_Dataset excerpt_
☆ ☆ ☆

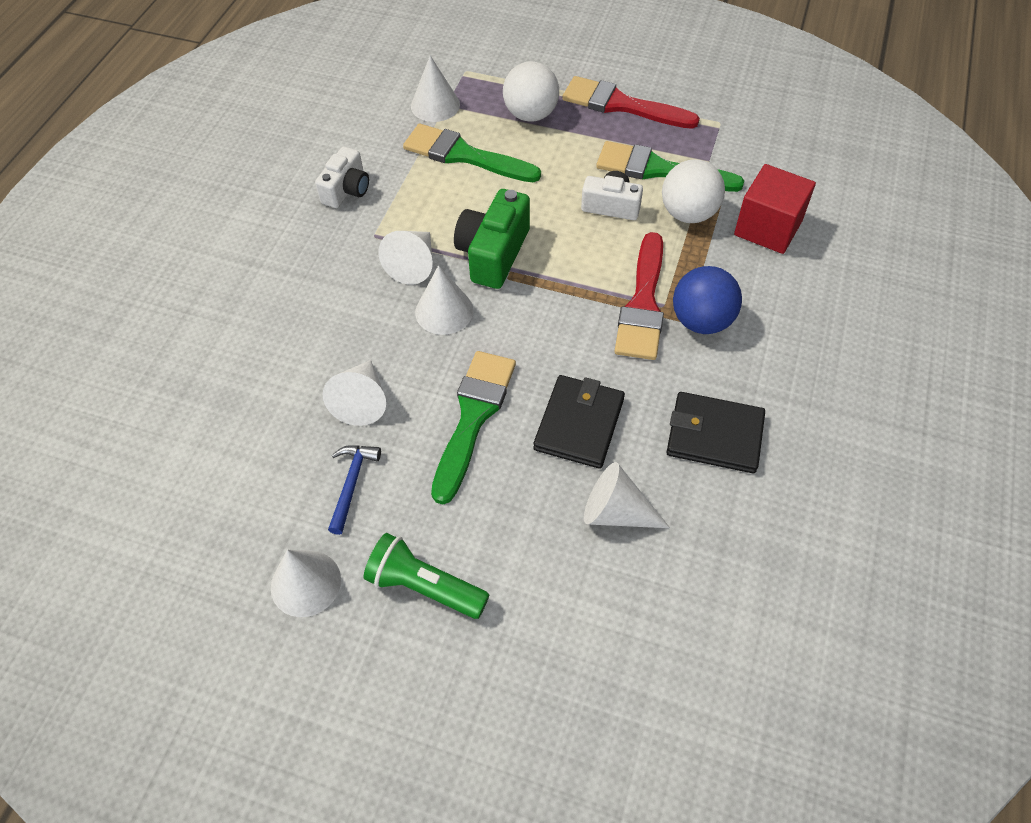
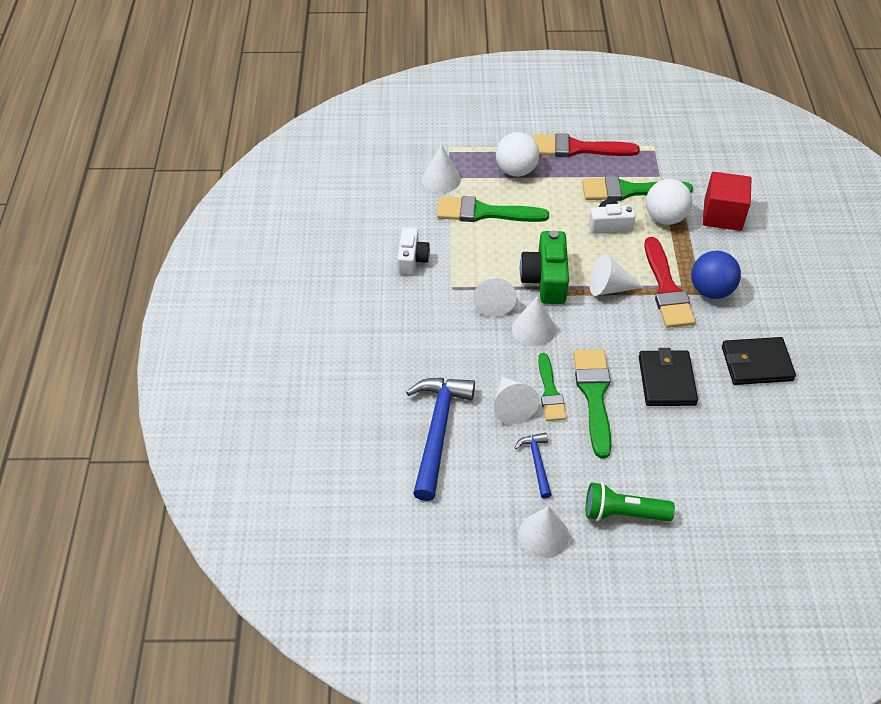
camera: 20 degrees left, 5 degrees down
(253, 407) = (437, 432): none -> blue hammer
(420, 396) = (550, 392): none -> green brush
(616, 512) = (720, 430): white cone -> white cone (609, 287)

☆ ☆ ☆

_Directions for this task_
What is needed is the whole listing again, exactly as written, with the images left out.

_Solution to this problem_
camera: 20 degrees left, 5 degrees down
(253, 407) = (437, 432): none -> blue hammer
(420, 396) = (550, 392): none -> green brush
(616, 512) = (720, 430): white cone -> white cone (609, 287)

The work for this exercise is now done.